Task prompt | Up to and including the line with "(200, 734) = (250, 86): red", restate every line of the records below word for word, from the first line on, leaving out the pictures.

Before-and-after object listings:
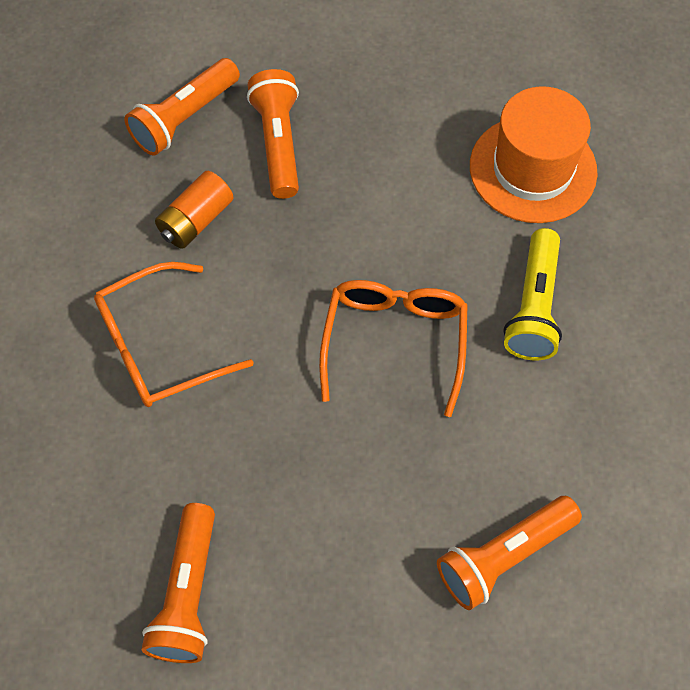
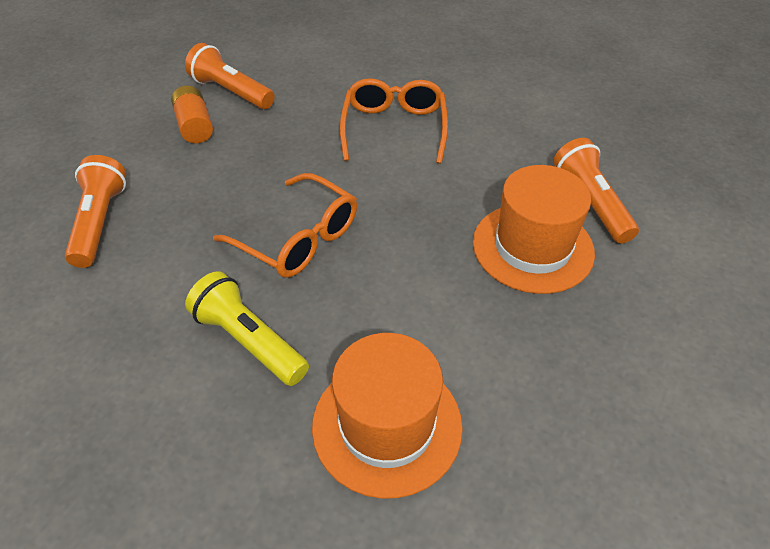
camera: 120 degrees right, 15 degrees down
(196, 220) = (484, 176): orange battery -> orange battery (195, 126)
(278, 143) = (532, 247): orange flashlight -> orange hat

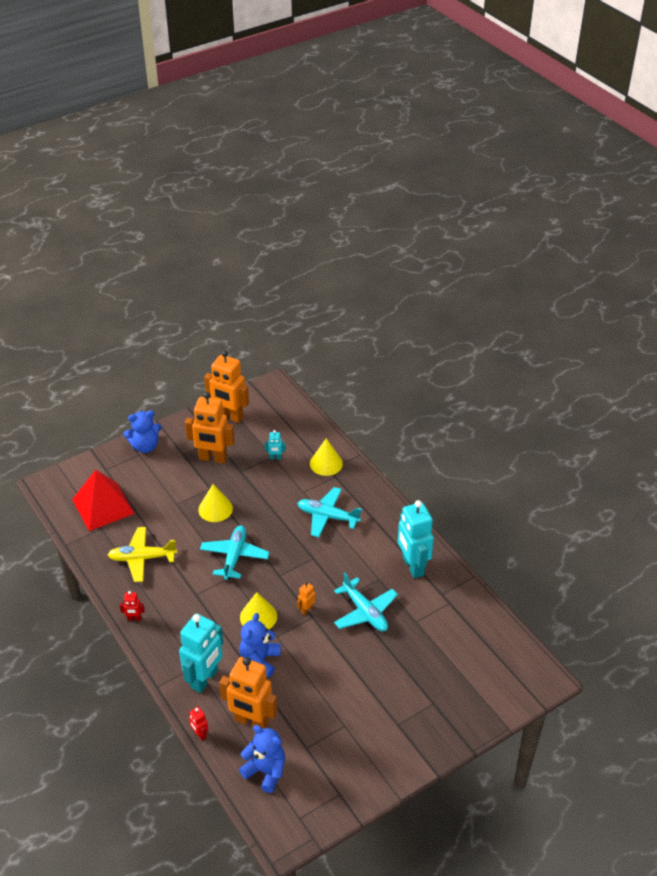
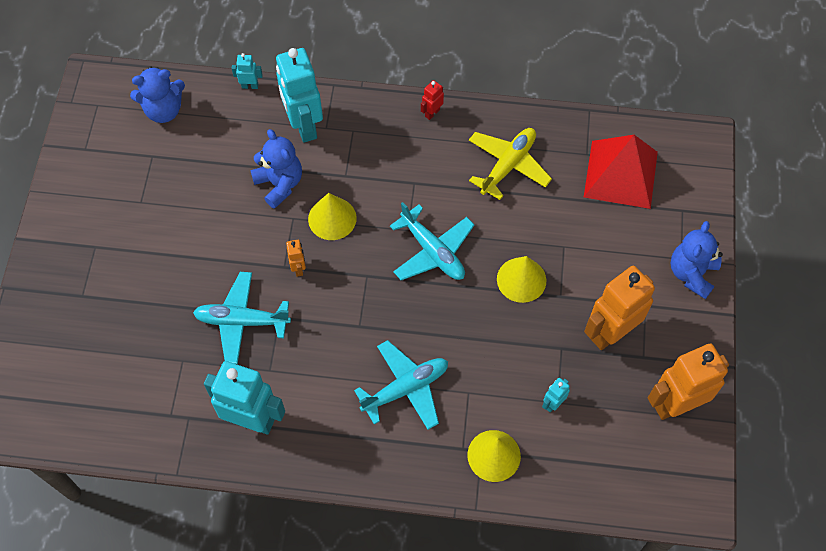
camera: 130 degrees right, 20 degrees up
(200, 734) = (250, 86): red robot -> turquoise robot
(251, 721) = (222, 132): orange robot -> none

The answer |
camera: 120 degrees right, 15 degrees down
(196, 220) = (484, 176): orange battery -> orange battery (195, 126)
(278, 143) = (532, 247): orange flashlight -> orange hat

camera: 130 degrees right, 20 degrees up
(200, 734) = (250, 86): red robot -> turquoise robot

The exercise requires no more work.